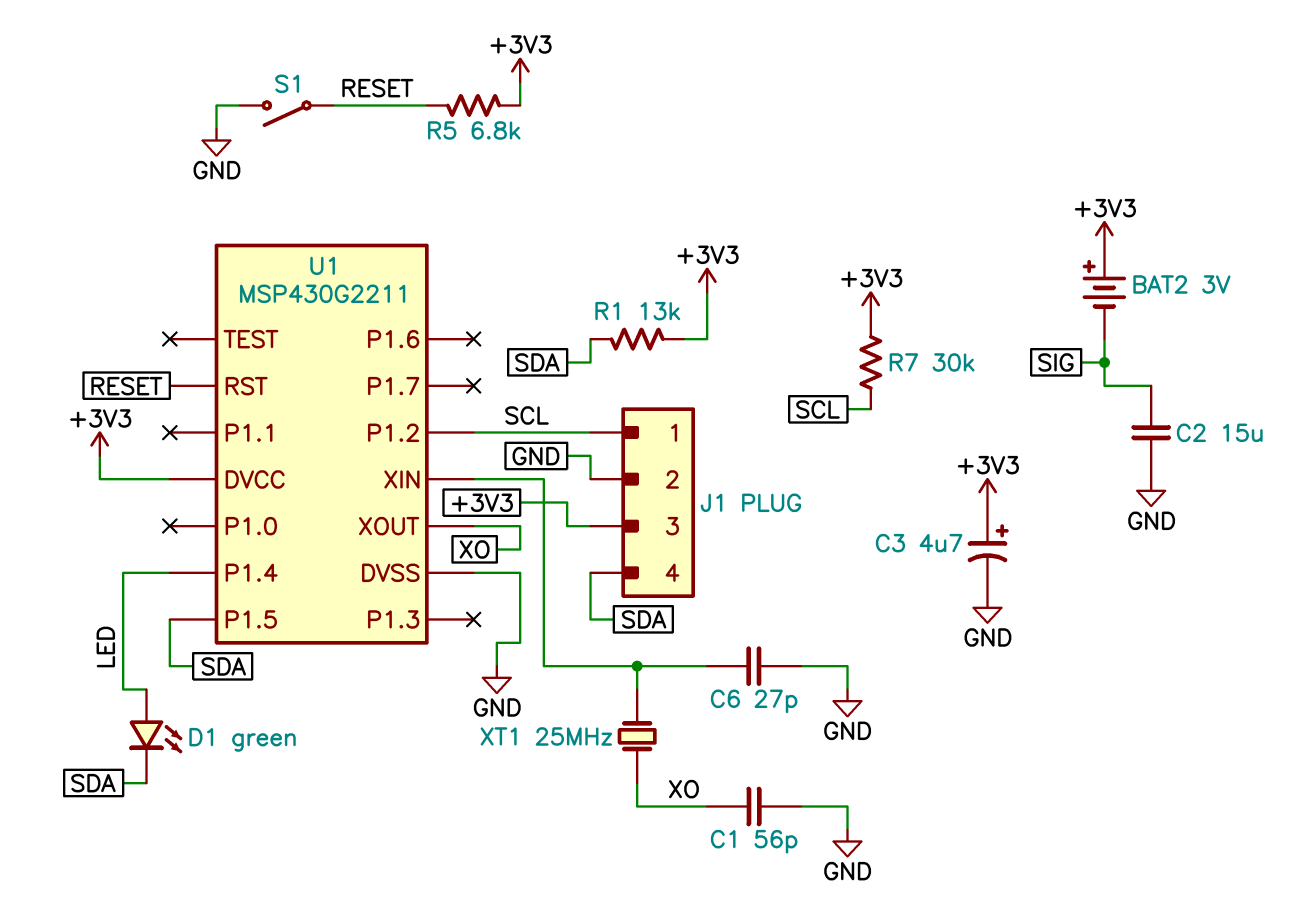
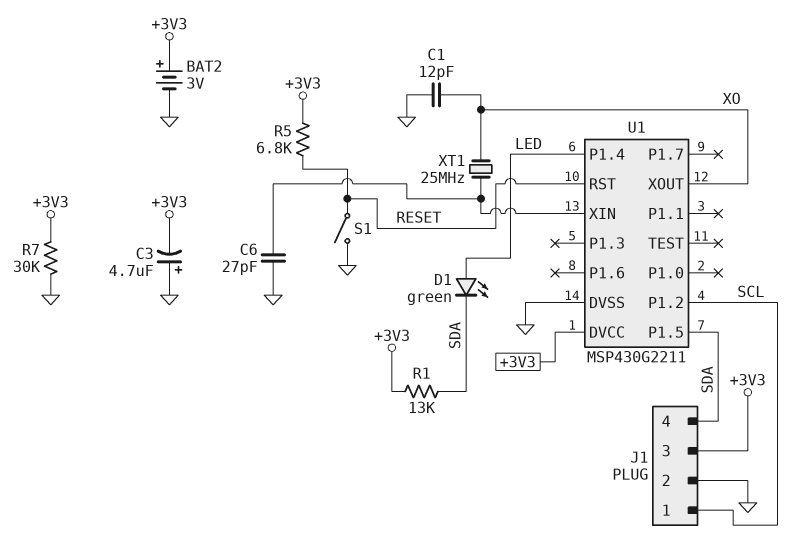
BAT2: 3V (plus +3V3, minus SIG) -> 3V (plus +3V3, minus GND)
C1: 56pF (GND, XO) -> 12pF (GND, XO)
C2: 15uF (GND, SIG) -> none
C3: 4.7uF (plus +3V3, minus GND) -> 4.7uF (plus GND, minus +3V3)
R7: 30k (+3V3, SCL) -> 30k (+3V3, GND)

++++++

▸ Work instructions:
This task calls for each line of the material that contains "plus".

▸ Exercise answer:
BAT2: 3V (plus +3V3, minus SIG) -> 3V (plus +3V3, minus GND)
C3: 4.7uF (plus +3V3, minus GND) -> 4.7uF (plus GND, minus +3V3)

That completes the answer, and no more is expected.